# Required action
Word for word, copy all the data and drop the pictures.

# Dataset excerpts
<<<<

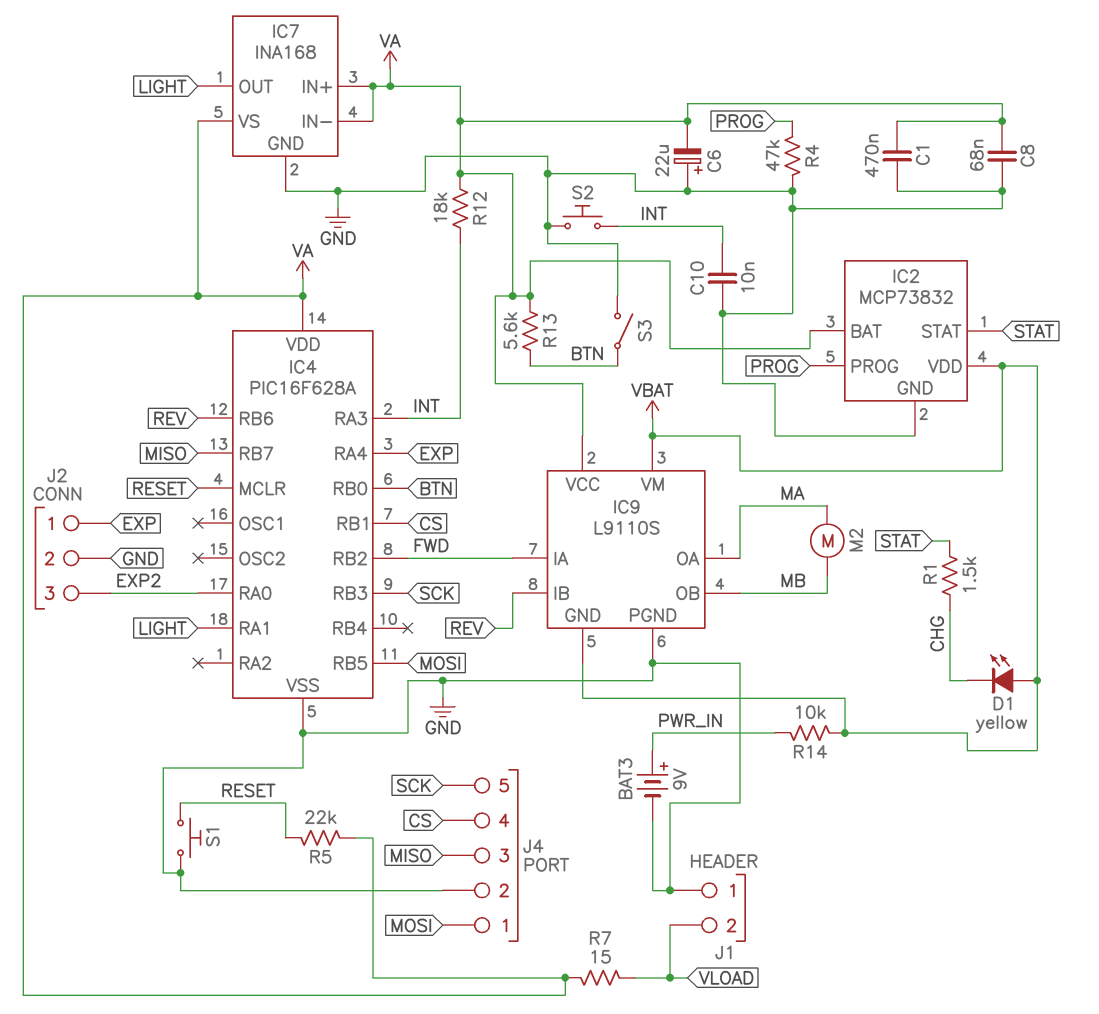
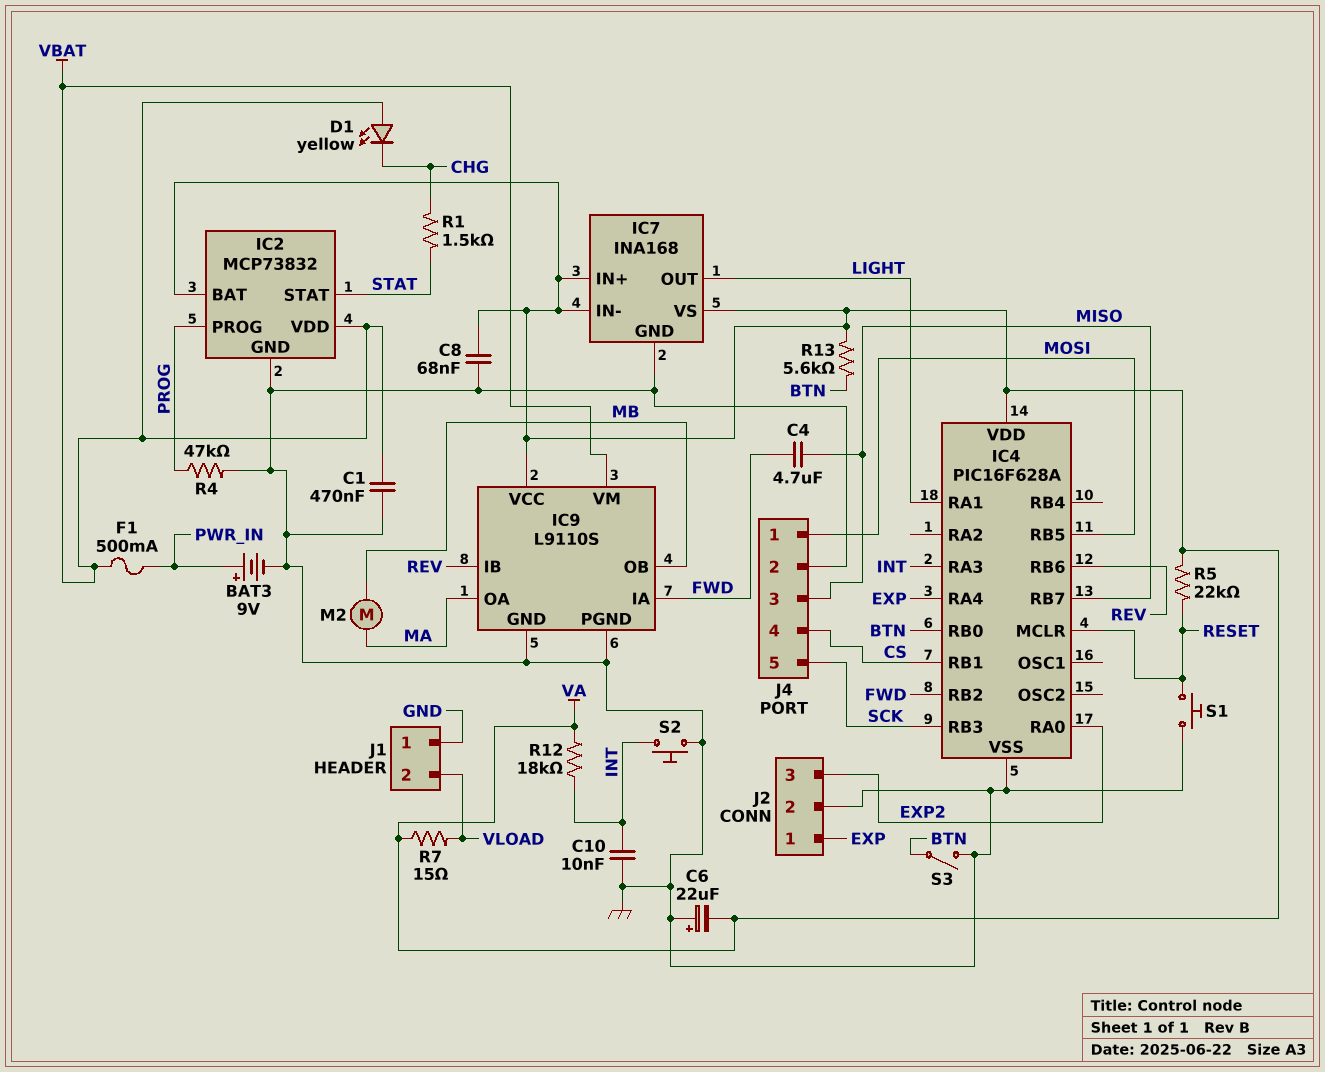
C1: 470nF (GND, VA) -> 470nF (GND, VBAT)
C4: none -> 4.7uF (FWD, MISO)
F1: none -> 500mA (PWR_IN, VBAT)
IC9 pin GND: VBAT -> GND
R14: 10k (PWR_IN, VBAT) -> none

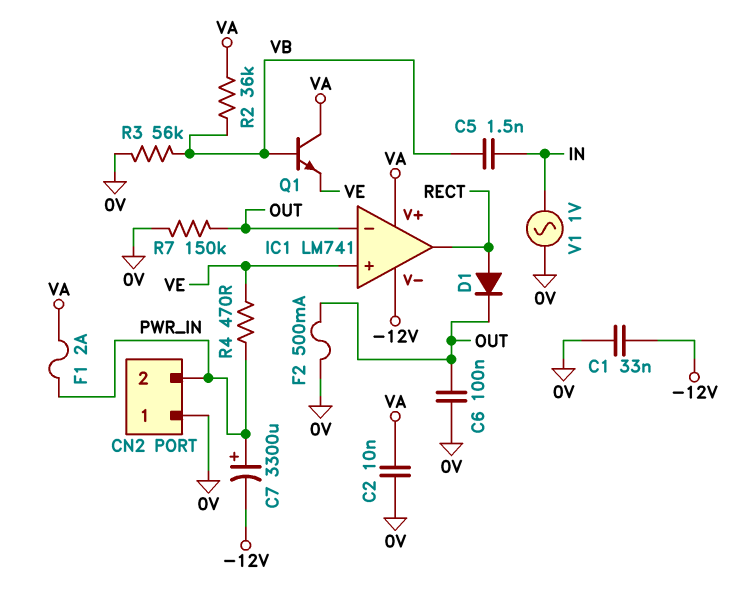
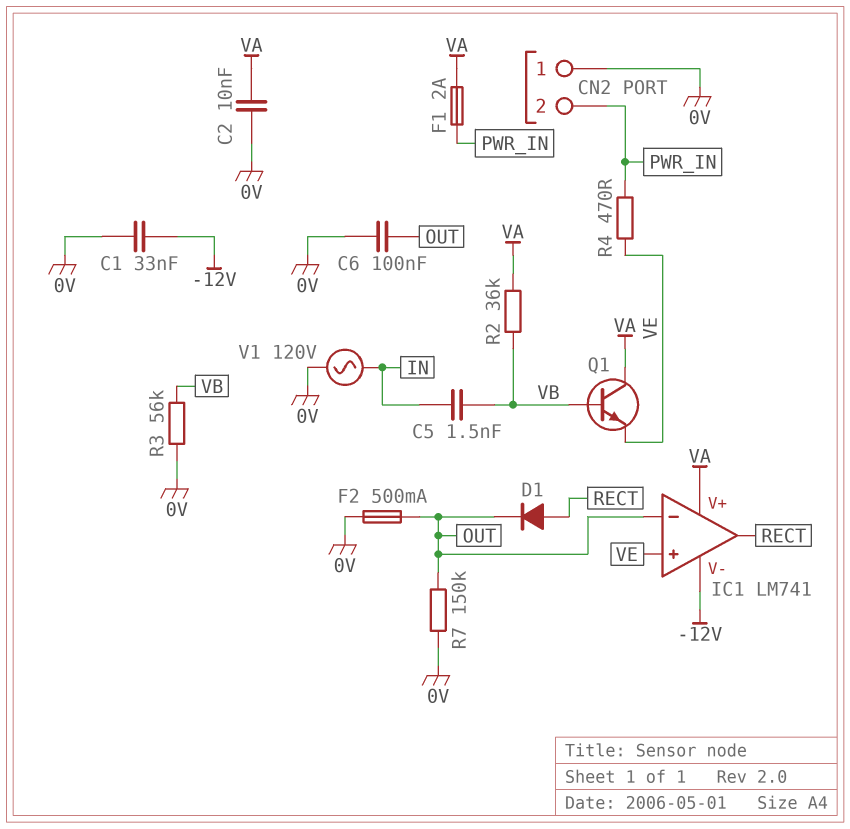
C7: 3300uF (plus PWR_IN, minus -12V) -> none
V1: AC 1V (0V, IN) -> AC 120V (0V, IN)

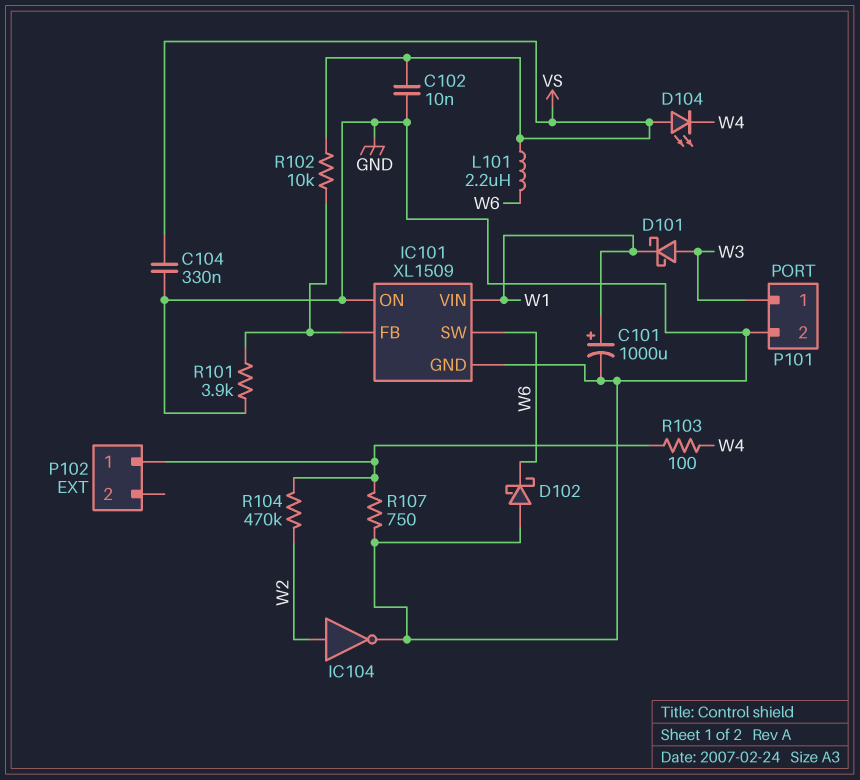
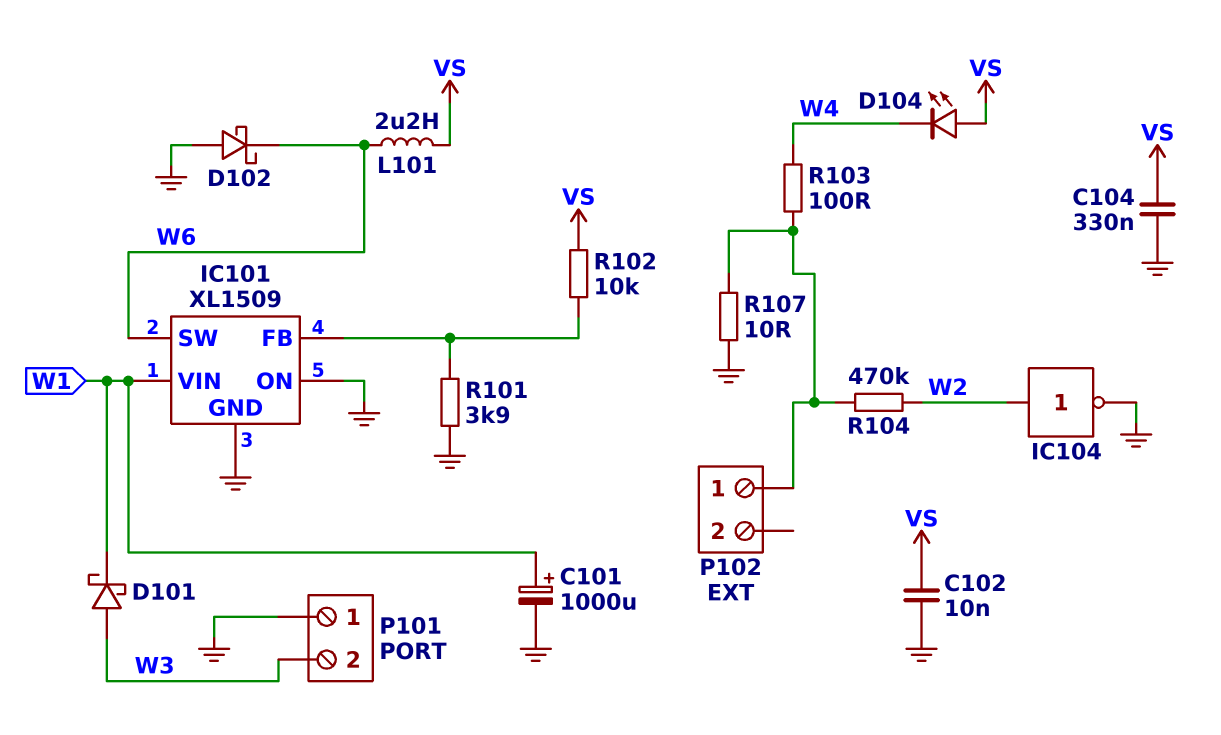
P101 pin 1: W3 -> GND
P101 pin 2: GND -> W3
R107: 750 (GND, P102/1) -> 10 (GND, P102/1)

>>>>

# Solution for this exercise
C1: 470nF (GND, VA) -> 470nF (GND, VBAT)
C4: none -> 4.7uF (FWD, MISO)
F1: none -> 500mA (PWR_IN, VBAT)
IC9 pin GND: VBAT -> GND
R14: 10k (PWR_IN, VBAT) -> none

C7: 3300uF (plus PWR_IN, minus -12V) -> none
V1: AC 1V (0V, IN) -> AC 120V (0V, IN)

P101 pin 1: W3 -> GND
P101 pin 2: GND -> W3
R107: 750 (GND, P102/1) -> 10 (GND, P102/1)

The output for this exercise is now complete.